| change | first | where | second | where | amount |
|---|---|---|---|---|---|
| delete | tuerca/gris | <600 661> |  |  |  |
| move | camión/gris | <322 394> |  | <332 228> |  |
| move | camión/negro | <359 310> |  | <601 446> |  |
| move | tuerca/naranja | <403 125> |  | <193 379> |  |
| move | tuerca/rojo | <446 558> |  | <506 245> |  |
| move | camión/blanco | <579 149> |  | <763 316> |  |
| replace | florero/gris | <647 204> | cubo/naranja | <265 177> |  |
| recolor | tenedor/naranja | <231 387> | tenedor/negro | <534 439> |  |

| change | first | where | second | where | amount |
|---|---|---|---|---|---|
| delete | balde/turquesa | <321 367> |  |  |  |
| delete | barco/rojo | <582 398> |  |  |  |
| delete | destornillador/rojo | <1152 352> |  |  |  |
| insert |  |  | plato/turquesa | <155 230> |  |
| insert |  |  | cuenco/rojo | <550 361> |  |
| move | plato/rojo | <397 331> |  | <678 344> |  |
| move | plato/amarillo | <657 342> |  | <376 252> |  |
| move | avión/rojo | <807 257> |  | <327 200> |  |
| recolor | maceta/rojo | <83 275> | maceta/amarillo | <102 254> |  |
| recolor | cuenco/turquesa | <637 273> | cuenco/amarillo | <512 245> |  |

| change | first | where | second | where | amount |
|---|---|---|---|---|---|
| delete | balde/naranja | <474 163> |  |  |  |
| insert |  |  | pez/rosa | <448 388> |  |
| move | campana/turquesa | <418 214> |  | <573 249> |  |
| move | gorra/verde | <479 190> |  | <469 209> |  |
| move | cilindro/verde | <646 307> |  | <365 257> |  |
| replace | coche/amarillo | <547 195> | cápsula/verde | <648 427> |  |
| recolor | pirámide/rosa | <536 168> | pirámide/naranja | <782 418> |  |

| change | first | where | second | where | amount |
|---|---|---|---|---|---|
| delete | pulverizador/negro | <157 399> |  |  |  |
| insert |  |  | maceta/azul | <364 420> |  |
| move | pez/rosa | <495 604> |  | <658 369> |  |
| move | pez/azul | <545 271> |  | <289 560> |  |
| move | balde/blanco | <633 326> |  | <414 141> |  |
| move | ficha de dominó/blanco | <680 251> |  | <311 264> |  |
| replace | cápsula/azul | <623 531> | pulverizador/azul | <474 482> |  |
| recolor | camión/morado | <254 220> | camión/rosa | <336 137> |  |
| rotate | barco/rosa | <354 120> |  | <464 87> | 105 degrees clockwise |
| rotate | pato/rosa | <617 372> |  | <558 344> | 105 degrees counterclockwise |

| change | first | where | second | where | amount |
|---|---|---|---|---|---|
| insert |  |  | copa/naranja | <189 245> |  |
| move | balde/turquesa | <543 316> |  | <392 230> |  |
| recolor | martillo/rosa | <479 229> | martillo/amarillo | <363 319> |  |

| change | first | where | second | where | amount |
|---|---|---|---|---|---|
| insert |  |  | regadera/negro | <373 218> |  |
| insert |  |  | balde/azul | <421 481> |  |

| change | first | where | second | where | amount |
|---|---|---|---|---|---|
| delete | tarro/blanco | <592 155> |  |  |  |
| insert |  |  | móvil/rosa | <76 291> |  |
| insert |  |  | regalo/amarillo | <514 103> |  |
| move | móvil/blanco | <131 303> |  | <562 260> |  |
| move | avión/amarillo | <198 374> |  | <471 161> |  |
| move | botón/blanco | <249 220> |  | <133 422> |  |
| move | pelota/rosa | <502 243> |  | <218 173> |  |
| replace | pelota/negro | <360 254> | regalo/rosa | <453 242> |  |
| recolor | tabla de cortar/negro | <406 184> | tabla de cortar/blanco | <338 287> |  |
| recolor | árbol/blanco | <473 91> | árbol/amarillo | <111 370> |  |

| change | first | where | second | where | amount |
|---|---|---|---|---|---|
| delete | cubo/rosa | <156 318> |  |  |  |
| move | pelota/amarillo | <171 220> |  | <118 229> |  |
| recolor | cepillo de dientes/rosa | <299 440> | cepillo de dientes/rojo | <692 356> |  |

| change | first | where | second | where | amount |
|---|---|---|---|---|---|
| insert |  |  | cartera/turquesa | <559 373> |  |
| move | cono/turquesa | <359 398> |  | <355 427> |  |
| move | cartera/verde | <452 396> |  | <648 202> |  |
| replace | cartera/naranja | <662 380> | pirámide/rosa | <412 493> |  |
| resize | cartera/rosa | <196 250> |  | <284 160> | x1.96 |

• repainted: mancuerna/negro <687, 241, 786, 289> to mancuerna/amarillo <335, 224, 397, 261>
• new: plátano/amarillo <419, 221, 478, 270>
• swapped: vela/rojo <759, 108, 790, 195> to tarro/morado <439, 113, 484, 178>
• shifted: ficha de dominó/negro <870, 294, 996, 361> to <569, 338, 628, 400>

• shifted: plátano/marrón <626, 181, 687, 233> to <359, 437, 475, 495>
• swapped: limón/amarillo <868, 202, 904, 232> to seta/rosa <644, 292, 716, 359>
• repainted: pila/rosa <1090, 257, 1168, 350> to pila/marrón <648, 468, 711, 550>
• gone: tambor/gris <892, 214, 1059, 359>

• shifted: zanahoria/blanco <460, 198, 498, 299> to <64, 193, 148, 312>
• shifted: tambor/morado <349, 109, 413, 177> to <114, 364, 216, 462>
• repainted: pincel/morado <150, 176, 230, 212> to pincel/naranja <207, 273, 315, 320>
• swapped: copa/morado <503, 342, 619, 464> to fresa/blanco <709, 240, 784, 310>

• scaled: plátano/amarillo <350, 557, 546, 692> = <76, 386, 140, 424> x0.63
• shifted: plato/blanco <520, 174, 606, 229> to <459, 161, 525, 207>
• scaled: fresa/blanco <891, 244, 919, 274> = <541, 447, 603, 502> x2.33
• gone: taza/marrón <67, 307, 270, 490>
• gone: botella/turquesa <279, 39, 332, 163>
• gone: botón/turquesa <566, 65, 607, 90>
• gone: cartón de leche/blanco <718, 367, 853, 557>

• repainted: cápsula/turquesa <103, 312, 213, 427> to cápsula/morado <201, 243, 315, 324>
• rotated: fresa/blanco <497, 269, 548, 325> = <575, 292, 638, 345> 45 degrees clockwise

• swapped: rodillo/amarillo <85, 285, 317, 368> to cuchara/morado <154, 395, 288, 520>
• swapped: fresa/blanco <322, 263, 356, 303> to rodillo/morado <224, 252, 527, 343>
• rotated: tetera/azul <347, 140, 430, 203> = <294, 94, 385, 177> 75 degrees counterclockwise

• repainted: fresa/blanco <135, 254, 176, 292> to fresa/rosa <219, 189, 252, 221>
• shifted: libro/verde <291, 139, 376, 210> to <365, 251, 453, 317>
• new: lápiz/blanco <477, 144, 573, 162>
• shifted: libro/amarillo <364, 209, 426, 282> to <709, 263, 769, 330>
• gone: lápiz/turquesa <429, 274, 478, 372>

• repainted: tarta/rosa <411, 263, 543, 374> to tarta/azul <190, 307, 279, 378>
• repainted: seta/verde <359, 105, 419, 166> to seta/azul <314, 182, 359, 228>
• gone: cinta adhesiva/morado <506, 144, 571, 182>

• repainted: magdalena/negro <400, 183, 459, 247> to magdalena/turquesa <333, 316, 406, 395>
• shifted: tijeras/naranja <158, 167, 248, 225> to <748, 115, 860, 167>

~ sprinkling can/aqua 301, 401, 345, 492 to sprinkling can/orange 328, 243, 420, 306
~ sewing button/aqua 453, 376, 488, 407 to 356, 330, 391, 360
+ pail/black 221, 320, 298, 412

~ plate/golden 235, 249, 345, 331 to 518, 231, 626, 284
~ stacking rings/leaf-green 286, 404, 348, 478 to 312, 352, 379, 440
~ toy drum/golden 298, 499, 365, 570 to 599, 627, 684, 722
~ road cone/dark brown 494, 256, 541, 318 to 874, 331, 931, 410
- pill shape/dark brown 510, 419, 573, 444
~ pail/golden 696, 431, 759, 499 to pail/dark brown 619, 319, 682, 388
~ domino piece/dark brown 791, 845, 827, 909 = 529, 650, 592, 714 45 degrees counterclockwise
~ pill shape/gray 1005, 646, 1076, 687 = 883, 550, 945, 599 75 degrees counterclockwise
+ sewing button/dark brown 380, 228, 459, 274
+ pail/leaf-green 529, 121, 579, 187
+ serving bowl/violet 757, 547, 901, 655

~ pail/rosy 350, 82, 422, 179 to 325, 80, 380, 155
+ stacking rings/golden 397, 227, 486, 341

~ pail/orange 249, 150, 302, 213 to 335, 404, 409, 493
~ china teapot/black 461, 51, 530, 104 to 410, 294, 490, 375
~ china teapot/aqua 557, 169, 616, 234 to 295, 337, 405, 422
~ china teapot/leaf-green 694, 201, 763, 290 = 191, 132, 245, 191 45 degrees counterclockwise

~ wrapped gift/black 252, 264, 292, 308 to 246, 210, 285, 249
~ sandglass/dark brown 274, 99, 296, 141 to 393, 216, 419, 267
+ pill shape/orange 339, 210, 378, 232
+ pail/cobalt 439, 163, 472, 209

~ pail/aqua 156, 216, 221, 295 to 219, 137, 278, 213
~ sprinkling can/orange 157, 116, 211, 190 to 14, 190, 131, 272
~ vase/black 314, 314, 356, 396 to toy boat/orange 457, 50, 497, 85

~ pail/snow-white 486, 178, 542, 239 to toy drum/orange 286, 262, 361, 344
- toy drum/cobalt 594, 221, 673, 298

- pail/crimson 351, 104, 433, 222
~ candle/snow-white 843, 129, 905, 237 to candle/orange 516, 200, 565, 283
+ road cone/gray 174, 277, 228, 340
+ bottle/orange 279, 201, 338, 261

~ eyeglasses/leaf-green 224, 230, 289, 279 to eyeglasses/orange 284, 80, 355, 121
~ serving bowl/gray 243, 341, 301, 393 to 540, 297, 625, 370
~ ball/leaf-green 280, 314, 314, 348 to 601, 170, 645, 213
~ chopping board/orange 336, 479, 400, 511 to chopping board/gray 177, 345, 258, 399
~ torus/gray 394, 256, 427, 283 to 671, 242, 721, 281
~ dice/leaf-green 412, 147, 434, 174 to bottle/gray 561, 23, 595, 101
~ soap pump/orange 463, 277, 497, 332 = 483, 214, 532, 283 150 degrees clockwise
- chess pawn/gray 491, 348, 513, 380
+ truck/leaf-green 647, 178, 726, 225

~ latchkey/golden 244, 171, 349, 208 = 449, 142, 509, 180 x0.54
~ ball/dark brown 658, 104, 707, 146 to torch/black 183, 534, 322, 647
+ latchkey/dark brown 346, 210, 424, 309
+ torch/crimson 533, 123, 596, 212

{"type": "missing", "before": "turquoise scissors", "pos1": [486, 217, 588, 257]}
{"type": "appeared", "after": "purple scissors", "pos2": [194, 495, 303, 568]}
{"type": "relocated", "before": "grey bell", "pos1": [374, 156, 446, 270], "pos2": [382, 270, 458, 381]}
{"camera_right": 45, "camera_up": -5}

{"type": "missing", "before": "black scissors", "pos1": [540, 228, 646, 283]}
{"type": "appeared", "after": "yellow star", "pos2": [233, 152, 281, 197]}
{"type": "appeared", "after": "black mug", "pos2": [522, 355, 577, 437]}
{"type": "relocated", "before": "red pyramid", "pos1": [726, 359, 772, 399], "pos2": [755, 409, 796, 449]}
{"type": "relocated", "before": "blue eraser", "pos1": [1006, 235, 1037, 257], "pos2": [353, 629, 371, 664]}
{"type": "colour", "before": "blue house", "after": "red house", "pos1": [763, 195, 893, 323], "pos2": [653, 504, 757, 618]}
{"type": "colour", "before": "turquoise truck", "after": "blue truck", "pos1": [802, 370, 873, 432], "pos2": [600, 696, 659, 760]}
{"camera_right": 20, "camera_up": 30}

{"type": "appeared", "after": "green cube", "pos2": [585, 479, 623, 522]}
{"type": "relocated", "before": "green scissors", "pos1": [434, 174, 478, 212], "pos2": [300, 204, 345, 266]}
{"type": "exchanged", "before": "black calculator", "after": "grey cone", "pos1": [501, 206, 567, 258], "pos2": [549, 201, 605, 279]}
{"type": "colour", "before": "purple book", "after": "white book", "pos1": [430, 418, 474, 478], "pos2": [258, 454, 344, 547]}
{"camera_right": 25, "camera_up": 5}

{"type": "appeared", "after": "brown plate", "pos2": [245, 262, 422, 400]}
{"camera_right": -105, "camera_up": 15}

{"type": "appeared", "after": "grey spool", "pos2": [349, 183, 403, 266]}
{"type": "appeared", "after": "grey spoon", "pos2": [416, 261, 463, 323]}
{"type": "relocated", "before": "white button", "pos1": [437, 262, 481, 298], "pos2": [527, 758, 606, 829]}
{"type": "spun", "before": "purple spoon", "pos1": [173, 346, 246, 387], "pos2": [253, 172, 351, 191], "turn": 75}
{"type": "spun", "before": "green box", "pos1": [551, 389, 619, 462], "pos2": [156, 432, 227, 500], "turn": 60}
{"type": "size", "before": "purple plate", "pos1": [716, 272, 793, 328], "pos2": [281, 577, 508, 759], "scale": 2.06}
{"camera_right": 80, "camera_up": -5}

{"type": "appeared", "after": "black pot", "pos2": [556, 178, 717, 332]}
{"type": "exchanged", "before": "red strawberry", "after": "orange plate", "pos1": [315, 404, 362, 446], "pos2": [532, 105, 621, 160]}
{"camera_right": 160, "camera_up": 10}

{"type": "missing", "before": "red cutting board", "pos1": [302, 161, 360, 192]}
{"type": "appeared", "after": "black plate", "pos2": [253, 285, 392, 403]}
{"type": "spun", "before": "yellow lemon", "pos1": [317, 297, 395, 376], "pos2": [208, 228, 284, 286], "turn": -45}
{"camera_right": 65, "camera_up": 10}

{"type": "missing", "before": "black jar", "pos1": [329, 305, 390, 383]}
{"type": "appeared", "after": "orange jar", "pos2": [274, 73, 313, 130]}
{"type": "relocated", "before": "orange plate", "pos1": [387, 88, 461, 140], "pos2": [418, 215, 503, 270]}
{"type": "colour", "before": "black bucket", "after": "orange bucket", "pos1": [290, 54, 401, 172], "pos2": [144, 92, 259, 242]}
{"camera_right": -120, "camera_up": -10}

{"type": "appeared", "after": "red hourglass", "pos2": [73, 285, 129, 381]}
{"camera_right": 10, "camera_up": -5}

» **PROBLEM REQUIREMENTS**
Could you reproduce exactly the lines of the entries above, from the one with "243, 420, 306" through the one with "330, 391, 360", and nothing else?

» **EXERCISE RESULT**
~ sprinkling can/aqua 301, 401, 345, 492 to sprinkling can/orange 328, 243, 420, 306
~ sewing button/aqua 453, 376, 488, 407 to 356, 330, 391, 360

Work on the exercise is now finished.